### Your task
For every record beneath this instruction, give an exact repetition, omitting images.

### Records to process
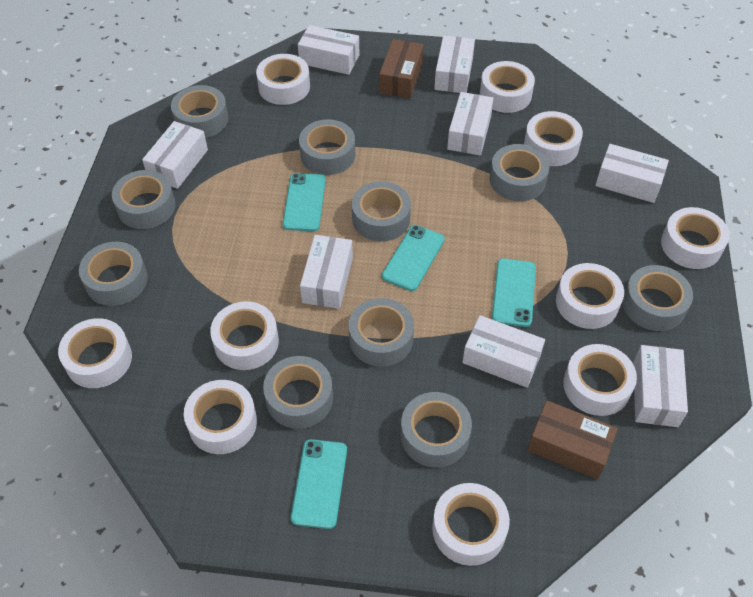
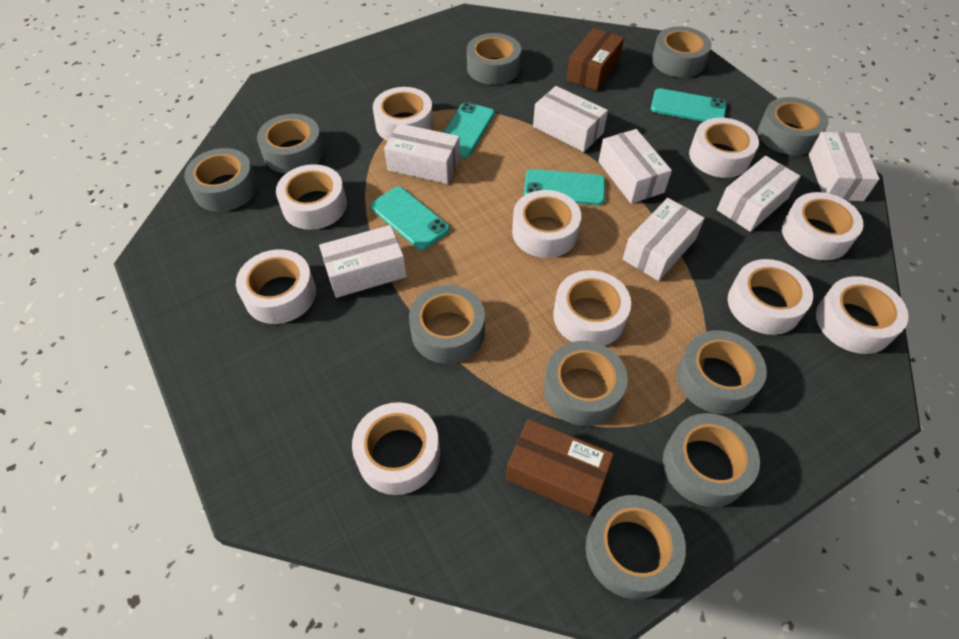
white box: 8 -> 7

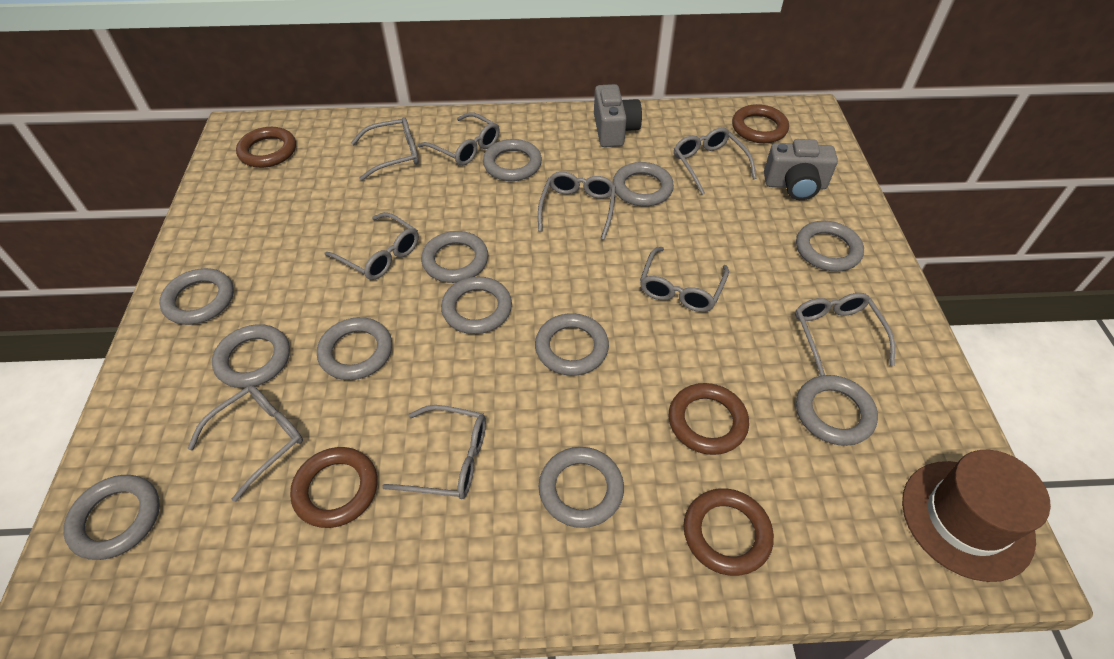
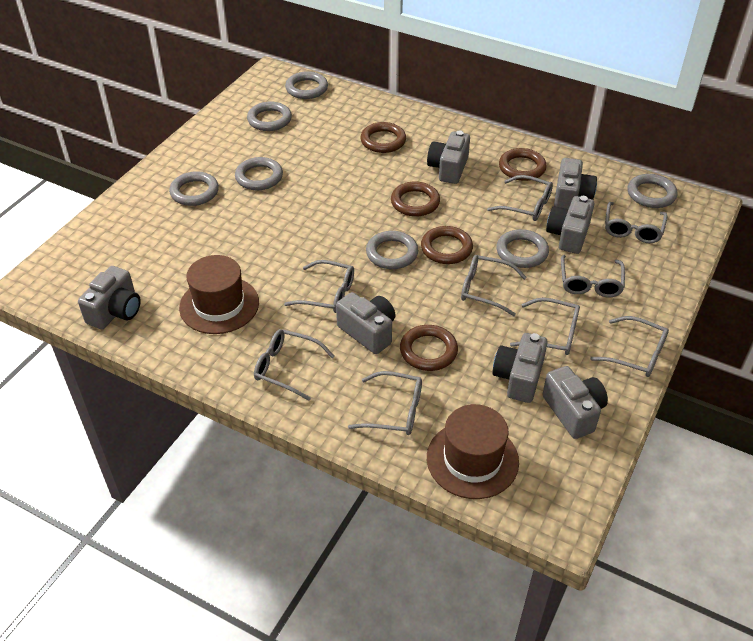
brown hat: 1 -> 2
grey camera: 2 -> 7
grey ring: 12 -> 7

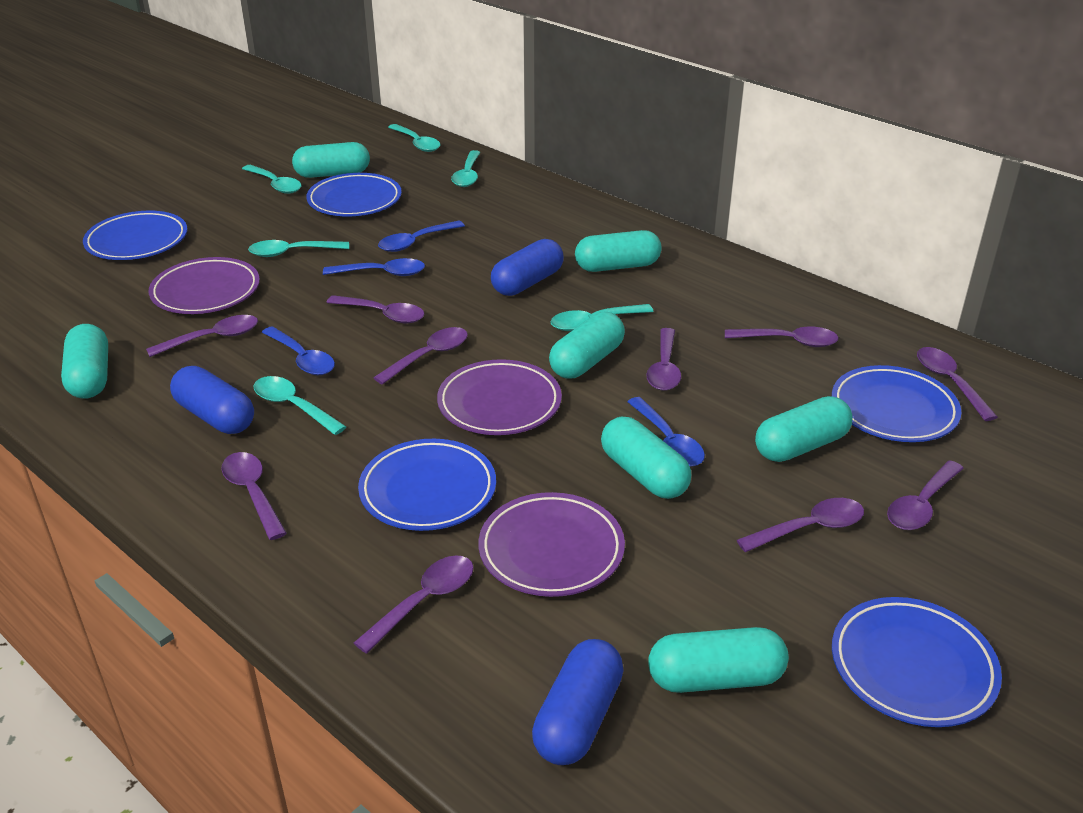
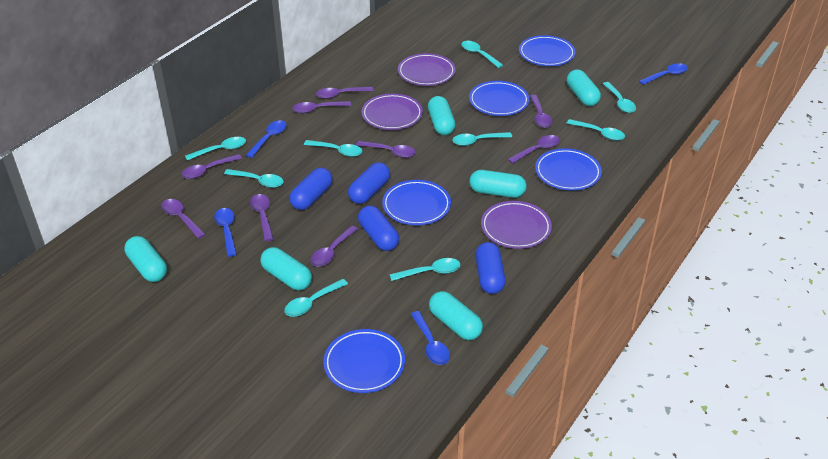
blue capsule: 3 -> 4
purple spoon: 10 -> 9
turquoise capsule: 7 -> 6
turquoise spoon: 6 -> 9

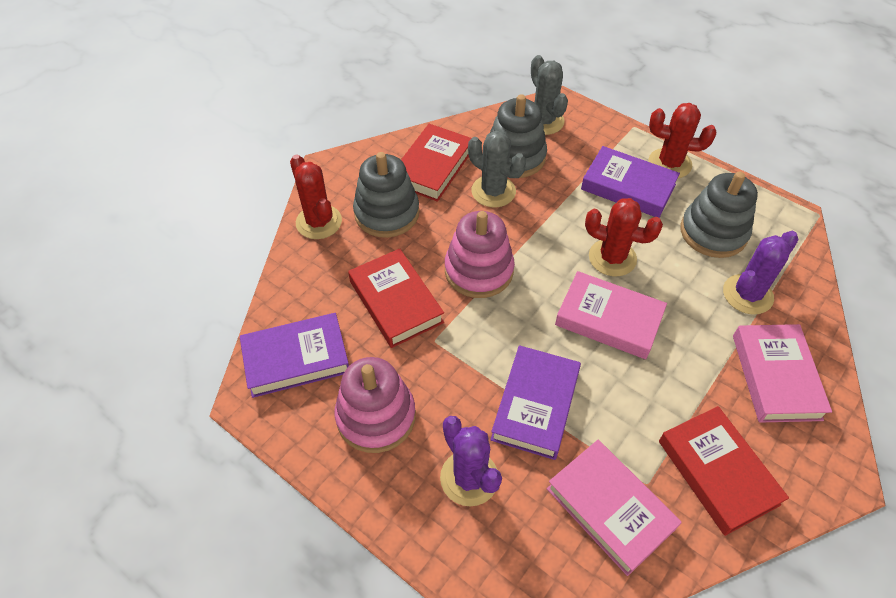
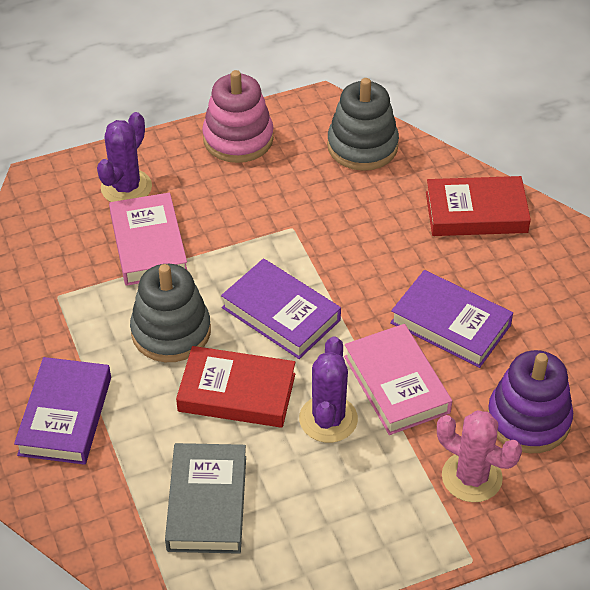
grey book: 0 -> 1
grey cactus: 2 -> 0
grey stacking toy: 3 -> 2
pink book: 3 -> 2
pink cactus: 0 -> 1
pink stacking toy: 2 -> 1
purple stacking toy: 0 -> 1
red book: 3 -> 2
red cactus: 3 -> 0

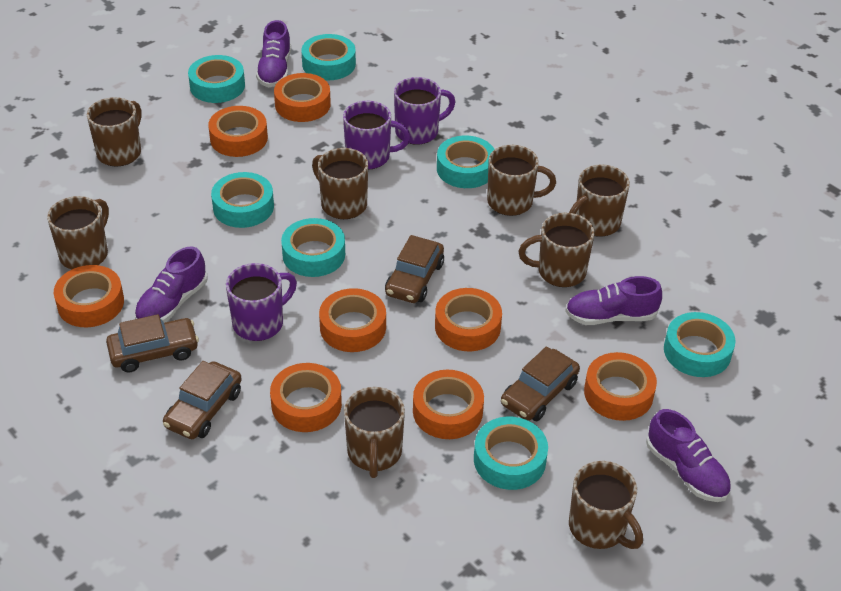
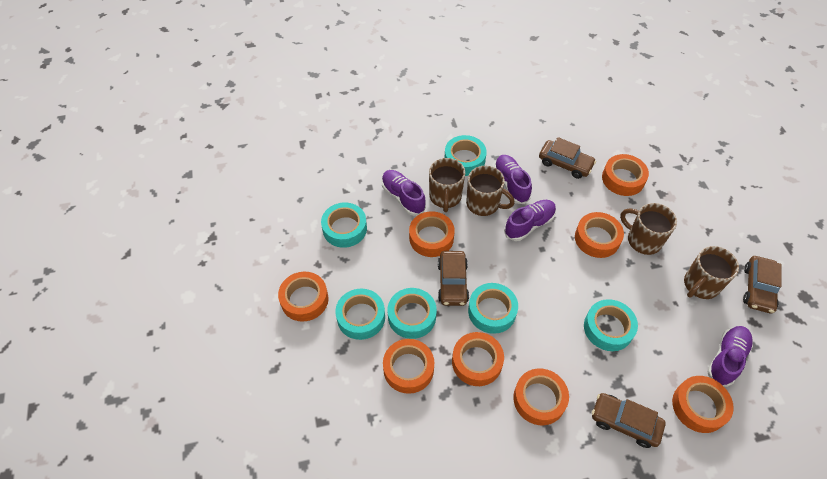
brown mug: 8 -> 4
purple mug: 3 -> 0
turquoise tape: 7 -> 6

### Result of this task
white box: 8 -> 7

brown hat: 1 -> 2
grey camera: 2 -> 7
grey ring: 12 -> 7

blue capsule: 3 -> 4
purple spoon: 10 -> 9
turquoise capsule: 7 -> 6
turquoise spoon: 6 -> 9

grey book: 0 -> 1
grey cactus: 2 -> 0
grey stacking toy: 3 -> 2
pink book: 3 -> 2
pink cactus: 0 -> 1
pink stacking toy: 2 -> 1
purple stacking toy: 0 -> 1
red book: 3 -> 2
red cactus: 3 -> 0

brown mug: 8 -> 4
purple mug: 3 -> 0
turquoise tape: 7 -> 6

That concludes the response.